What you should do: Transcribe, starting at the line with "D9: LED orange" and ending at the line with "SW4: switch (EN3, GND) -> button (EN3, GND)", every line of the material below exactly, but leave out the pictures and anything outside that span.

********************

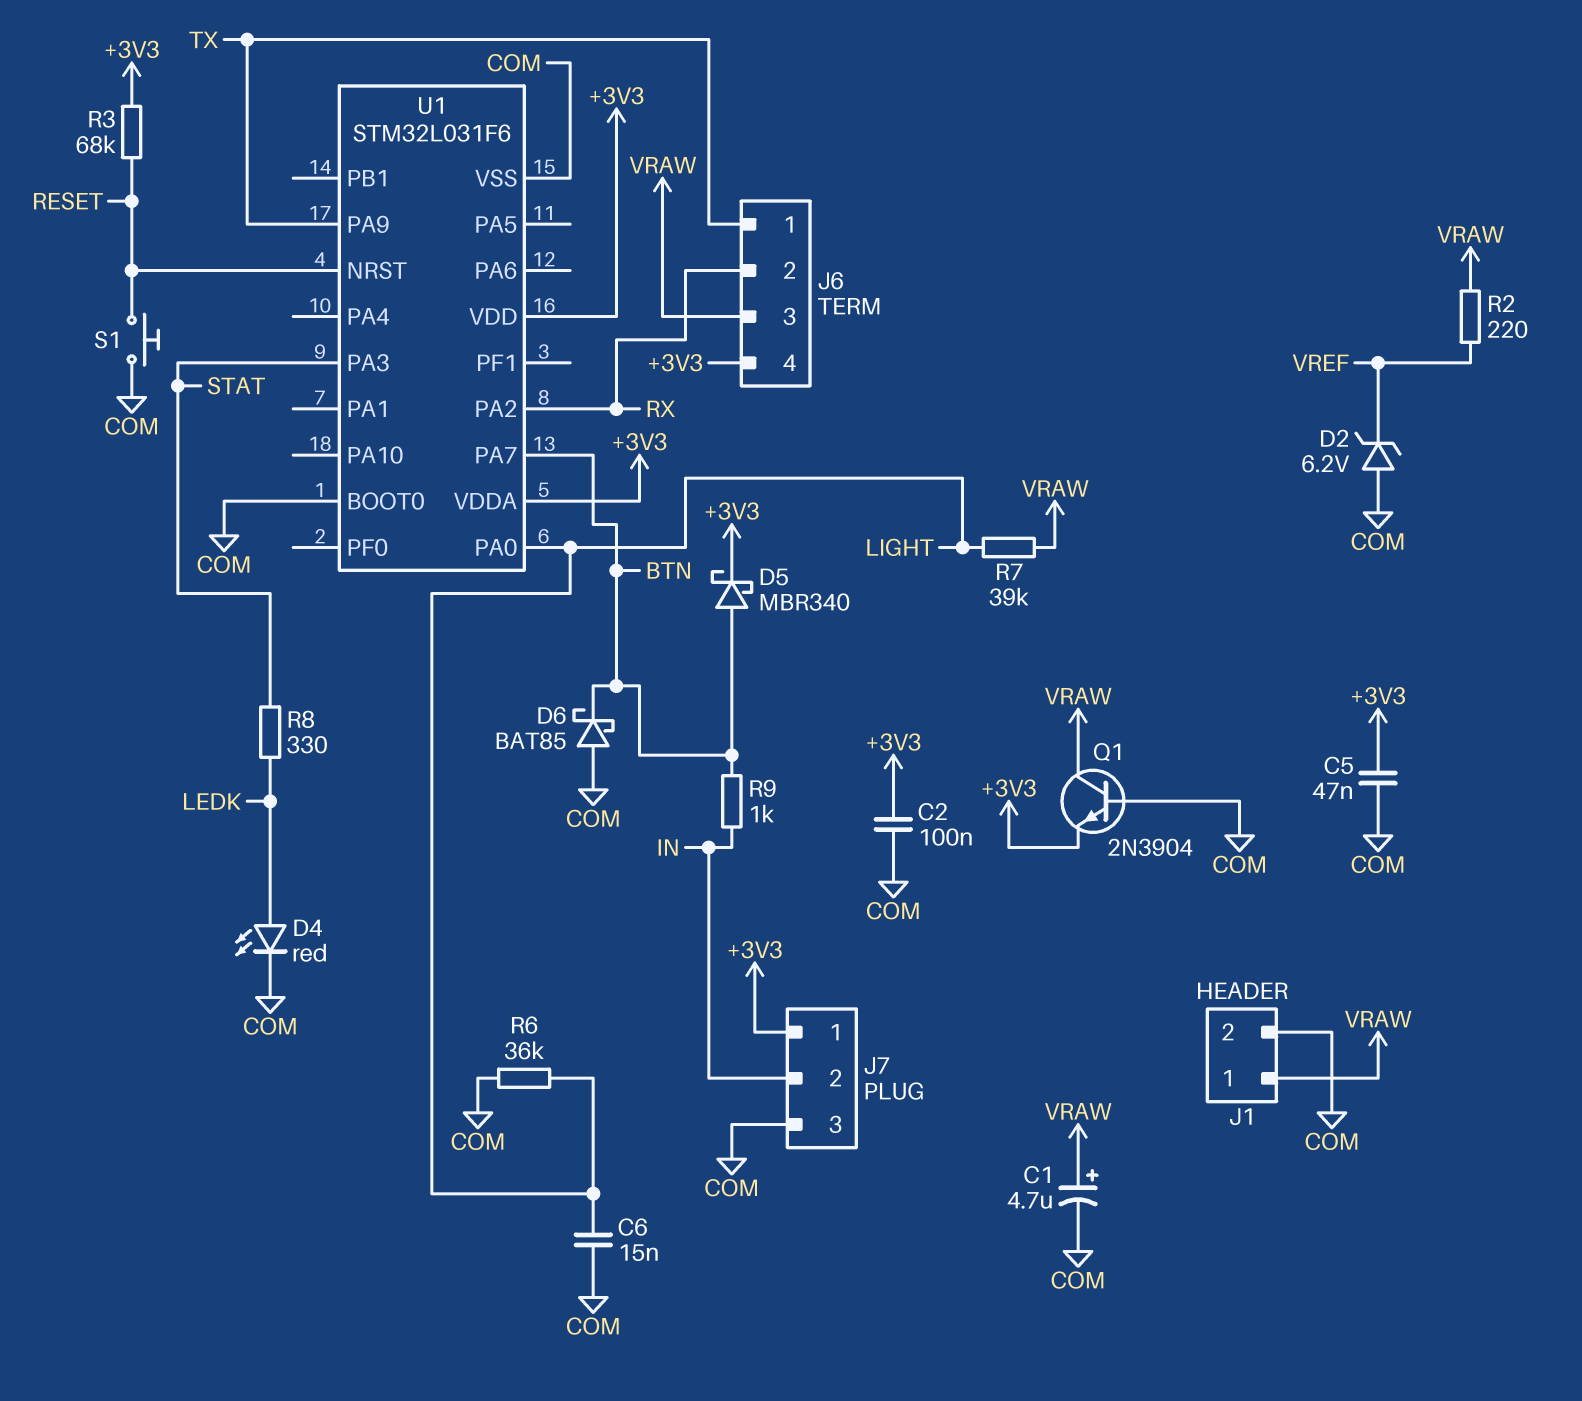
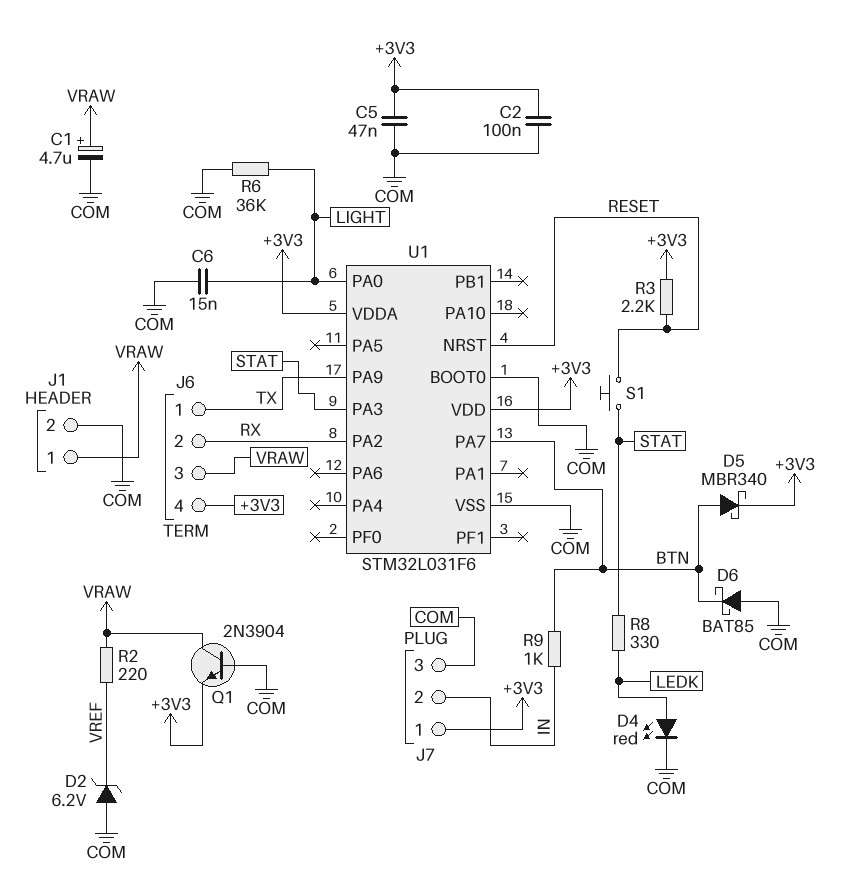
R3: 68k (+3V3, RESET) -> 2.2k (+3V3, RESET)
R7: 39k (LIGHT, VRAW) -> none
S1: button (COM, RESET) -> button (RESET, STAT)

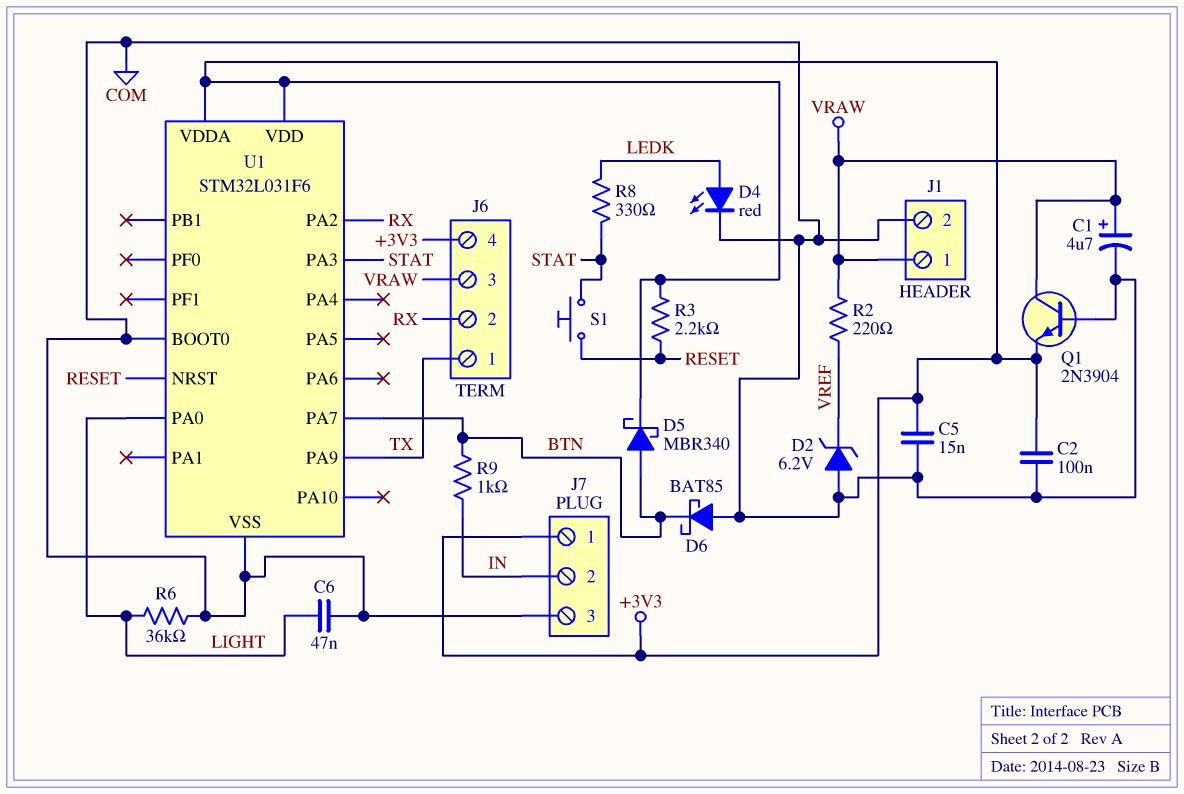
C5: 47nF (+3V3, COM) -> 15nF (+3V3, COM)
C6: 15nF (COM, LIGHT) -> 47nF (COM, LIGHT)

********************

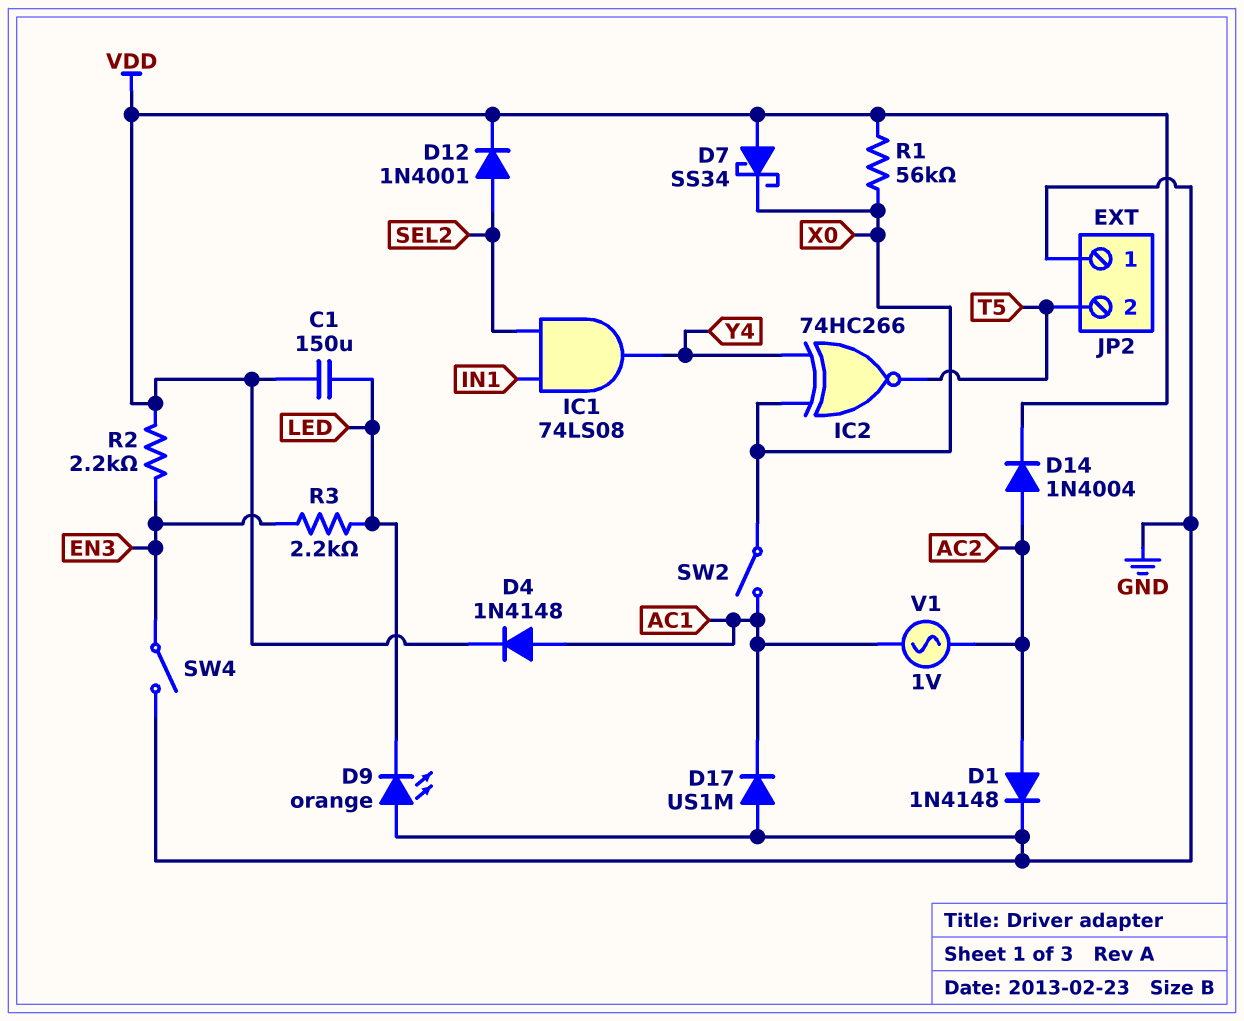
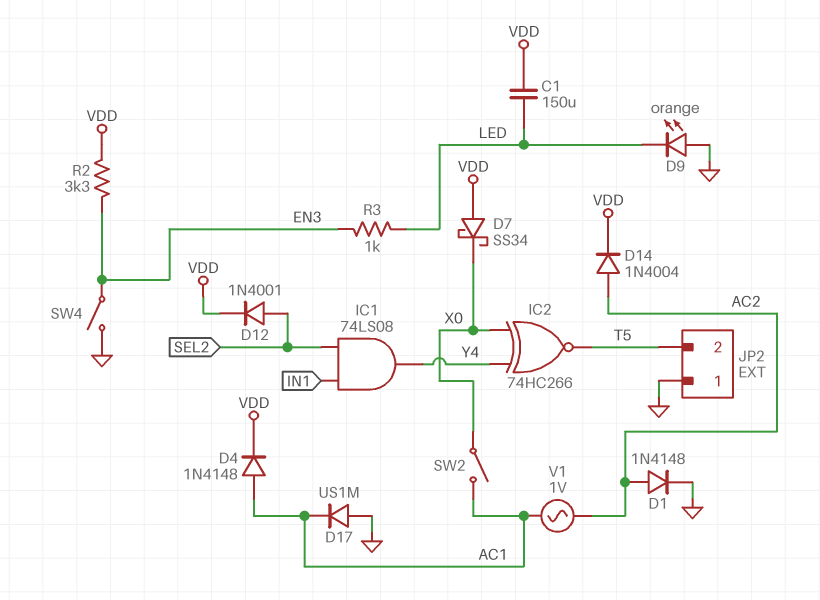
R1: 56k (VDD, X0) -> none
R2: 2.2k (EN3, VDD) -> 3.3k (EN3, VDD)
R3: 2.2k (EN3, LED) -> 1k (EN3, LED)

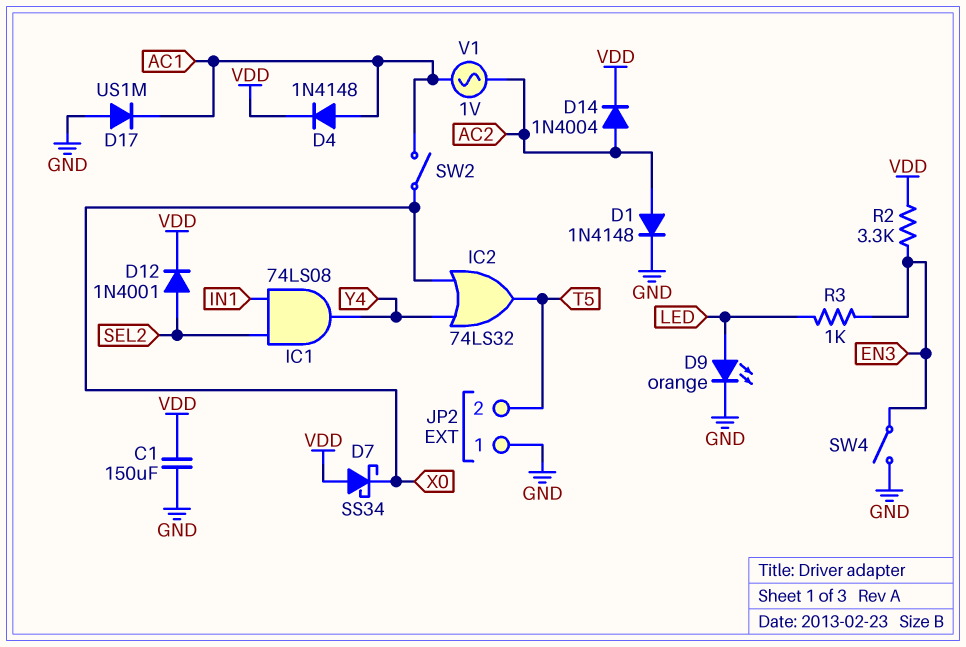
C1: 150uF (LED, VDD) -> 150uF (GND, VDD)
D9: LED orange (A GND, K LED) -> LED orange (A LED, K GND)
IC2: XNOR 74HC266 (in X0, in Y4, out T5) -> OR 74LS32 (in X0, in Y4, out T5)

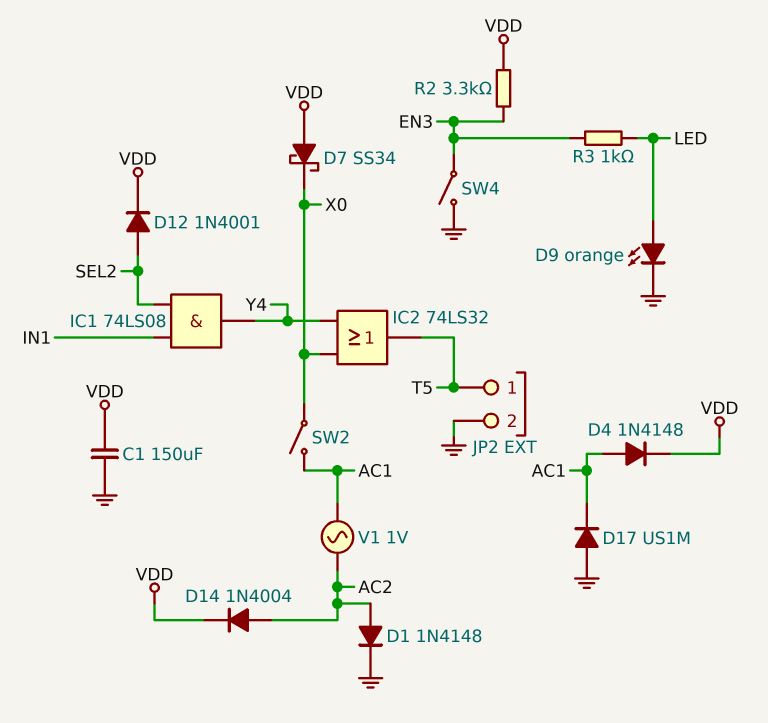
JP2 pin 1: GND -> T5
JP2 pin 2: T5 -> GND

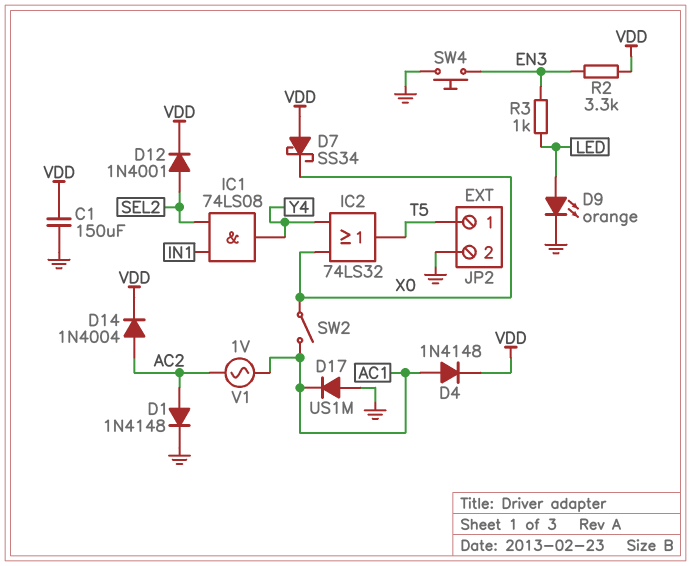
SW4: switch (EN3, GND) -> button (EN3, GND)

********************

Response to the task:
D9: LED orange (A GND, K LED) -> LED orange (A LED, K GND)
IC2: XNOR 74HC266 (in X0, in Y4, out T5) -> OR 74LS32 (in X0, in Y4, out T5)

JP2 pin 1: GND -> T5
JP2 pin 2: T5 -> GND

SW4: switch (EN3, GND) -> button (EN3, GND)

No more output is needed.